PROVIDED RECORDS:
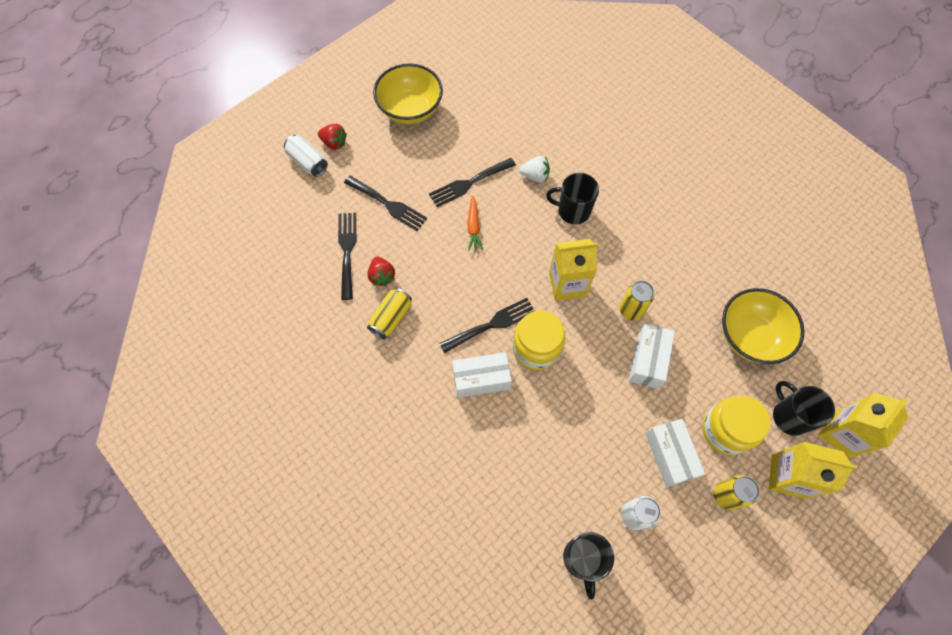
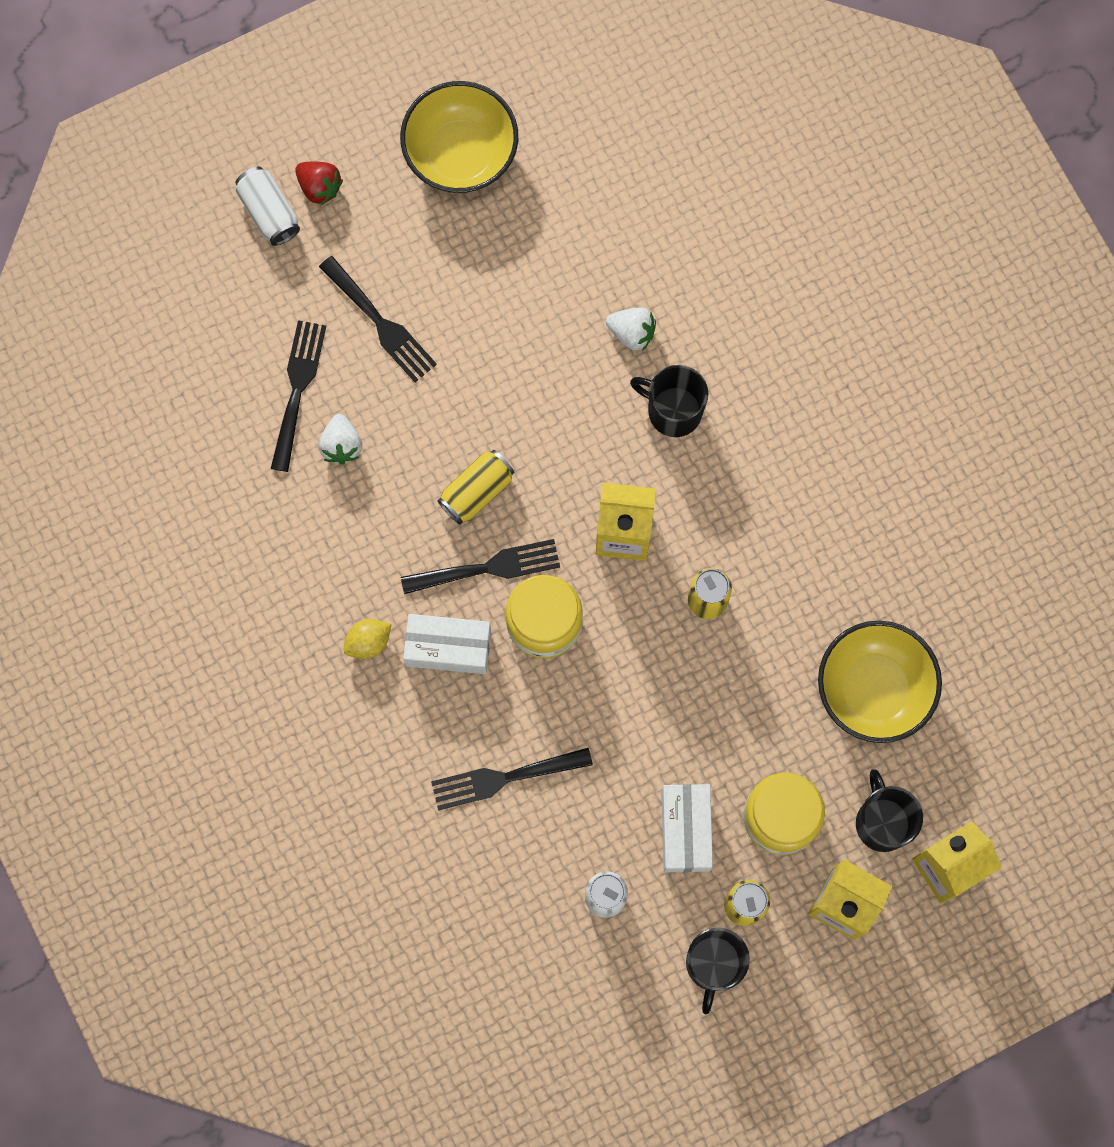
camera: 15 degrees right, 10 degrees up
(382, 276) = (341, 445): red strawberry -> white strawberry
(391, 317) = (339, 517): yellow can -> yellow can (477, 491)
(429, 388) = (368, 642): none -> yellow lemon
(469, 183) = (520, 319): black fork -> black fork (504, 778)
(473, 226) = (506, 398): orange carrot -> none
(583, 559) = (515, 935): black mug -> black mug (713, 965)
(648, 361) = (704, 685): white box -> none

WHAT TO WORK ON: Your answer must be every line from the entries that contains the string "black", copied as it stands.

OUTPUT OF THE EXERCISE:
(469, 183) = (520, 319): black fork -> black fork (504, 778)
(583, 559) = (515, 935): black mug -> black mug (713, 965)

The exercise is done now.